- Task brief
Pull out every line from the listing that has the word "purple".
[[ Records to process open ]]
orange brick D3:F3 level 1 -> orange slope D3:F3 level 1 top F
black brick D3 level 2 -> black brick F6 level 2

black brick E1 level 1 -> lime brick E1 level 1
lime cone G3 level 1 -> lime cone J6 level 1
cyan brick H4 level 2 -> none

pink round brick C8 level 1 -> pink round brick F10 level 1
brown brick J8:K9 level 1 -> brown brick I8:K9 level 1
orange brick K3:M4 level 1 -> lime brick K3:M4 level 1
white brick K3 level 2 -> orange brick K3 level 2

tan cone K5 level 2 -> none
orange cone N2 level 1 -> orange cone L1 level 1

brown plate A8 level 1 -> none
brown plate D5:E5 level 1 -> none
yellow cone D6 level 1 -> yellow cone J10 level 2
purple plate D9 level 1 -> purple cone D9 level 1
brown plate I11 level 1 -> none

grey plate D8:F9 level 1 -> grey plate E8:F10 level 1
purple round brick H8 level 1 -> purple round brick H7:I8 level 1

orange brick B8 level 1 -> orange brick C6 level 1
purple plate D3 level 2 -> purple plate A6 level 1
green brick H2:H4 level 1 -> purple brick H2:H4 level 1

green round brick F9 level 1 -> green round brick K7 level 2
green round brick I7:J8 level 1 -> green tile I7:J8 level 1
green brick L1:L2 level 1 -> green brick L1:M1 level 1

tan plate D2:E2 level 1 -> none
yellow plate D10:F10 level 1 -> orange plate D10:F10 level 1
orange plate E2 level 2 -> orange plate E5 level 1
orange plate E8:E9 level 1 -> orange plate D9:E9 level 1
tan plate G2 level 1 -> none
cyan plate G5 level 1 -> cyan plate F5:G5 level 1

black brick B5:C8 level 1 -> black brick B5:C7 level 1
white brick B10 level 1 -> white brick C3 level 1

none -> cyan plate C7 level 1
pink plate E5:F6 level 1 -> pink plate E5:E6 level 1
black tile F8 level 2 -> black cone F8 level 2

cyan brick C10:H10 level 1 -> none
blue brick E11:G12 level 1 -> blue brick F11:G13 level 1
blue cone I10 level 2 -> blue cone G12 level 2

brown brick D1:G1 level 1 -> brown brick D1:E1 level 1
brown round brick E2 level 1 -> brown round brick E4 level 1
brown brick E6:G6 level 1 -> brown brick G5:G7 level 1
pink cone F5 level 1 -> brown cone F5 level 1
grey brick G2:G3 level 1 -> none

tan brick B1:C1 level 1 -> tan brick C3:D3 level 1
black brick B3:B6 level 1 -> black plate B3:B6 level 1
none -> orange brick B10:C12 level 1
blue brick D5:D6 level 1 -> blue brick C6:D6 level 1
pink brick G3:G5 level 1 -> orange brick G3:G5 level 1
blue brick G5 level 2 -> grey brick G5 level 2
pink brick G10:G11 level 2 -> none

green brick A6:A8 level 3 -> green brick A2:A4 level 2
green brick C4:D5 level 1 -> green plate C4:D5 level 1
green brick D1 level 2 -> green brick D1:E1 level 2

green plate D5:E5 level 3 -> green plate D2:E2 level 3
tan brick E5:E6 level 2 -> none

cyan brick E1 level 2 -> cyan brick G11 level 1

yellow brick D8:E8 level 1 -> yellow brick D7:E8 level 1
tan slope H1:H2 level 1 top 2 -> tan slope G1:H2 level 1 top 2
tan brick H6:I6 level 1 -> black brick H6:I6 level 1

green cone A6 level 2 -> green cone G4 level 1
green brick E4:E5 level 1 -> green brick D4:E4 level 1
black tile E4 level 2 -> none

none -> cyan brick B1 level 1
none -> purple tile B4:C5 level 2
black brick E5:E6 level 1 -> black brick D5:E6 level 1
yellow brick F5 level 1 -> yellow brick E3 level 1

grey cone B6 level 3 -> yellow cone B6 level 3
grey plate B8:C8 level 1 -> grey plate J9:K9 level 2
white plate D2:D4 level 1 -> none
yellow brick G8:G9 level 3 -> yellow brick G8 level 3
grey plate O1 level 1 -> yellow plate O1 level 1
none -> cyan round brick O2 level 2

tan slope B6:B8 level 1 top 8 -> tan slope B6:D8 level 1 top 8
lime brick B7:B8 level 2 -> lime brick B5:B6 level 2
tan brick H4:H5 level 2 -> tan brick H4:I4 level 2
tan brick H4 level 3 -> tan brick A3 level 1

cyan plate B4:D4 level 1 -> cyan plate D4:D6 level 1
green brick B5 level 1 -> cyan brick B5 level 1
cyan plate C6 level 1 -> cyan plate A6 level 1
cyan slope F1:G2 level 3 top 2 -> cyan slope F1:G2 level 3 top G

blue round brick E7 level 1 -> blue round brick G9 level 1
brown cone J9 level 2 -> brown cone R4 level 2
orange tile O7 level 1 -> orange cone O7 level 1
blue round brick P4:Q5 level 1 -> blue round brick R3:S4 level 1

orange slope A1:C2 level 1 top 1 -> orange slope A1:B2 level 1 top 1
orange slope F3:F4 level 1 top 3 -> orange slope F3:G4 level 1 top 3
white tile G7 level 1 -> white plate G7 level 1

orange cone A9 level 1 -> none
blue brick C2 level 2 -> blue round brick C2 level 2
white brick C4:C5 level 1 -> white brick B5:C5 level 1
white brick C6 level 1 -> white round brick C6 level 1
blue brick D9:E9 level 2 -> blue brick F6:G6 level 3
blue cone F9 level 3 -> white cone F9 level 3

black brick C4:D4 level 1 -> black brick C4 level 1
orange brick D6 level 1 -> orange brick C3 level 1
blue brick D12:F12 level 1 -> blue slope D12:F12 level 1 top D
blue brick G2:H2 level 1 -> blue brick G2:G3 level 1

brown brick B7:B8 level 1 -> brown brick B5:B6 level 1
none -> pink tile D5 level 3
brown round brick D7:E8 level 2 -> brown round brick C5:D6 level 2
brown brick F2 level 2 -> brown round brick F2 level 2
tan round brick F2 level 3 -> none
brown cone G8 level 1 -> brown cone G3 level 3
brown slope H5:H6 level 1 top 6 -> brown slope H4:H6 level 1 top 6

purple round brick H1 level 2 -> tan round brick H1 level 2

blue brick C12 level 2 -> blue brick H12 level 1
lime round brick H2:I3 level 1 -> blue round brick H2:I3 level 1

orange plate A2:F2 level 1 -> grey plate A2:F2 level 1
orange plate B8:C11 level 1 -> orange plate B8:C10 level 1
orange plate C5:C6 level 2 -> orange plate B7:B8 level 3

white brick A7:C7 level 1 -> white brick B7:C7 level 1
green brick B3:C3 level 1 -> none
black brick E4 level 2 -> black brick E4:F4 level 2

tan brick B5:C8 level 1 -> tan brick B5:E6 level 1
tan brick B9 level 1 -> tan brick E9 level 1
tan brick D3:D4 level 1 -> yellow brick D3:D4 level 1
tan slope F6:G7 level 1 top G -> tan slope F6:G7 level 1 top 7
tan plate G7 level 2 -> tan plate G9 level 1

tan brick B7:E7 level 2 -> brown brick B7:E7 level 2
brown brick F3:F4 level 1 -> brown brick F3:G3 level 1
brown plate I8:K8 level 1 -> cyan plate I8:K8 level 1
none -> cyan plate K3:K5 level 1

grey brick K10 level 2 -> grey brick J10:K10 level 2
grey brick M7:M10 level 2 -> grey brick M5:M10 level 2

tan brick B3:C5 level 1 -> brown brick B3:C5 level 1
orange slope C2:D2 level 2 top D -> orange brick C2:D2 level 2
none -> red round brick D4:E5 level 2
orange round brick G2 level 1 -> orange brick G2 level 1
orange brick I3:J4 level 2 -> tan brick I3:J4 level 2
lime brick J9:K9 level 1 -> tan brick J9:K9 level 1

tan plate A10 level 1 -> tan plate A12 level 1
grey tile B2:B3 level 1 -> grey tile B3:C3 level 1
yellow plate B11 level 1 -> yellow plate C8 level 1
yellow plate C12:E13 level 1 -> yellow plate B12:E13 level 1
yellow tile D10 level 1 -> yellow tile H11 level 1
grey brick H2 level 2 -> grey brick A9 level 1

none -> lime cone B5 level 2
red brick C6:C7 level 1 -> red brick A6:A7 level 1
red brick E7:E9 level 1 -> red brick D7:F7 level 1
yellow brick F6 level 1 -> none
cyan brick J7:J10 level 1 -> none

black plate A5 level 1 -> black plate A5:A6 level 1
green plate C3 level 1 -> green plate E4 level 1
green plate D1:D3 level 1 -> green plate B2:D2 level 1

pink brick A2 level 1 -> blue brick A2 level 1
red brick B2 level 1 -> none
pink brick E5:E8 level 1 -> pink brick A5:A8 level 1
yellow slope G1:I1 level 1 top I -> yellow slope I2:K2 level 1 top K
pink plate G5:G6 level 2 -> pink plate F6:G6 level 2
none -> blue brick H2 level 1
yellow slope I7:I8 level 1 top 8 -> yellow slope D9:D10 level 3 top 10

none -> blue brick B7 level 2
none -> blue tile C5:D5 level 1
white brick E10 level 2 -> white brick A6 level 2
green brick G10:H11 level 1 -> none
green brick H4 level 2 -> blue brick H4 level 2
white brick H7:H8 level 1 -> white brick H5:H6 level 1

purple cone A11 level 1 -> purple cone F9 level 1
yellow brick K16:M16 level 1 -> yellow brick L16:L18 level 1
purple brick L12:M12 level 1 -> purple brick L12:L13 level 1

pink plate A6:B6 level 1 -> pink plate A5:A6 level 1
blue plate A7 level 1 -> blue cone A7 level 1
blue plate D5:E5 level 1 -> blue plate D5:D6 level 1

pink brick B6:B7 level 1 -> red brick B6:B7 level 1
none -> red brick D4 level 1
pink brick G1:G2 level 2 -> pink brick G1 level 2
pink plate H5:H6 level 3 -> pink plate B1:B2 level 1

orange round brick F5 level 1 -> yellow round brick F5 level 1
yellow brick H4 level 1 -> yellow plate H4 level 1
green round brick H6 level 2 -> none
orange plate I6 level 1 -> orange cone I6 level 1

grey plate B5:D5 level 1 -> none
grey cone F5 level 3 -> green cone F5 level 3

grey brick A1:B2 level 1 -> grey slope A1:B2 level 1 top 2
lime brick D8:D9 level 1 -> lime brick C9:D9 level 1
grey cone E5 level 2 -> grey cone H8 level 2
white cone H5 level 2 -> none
[[ Records to process closed ]]
- Written response
purple plate D9 level 1 -> purple cone D9 level 1
purple round brick H8 level 1 -> purple round brick H7:I8 level 1
purple plate D3 level 2 -> purple plate A6 level 1
green brick H2:H4 level 1 -> purple brick H2:H4 level 1
none -> purple tile B4:C5 level 2
purple round brick H1 level 2 -> tan round brick H1 level 2
purple cone A11 level 1 -> purple cone F9 level 1
purple brick L12:M12 level 1 -> purple brick L12:L13 level 1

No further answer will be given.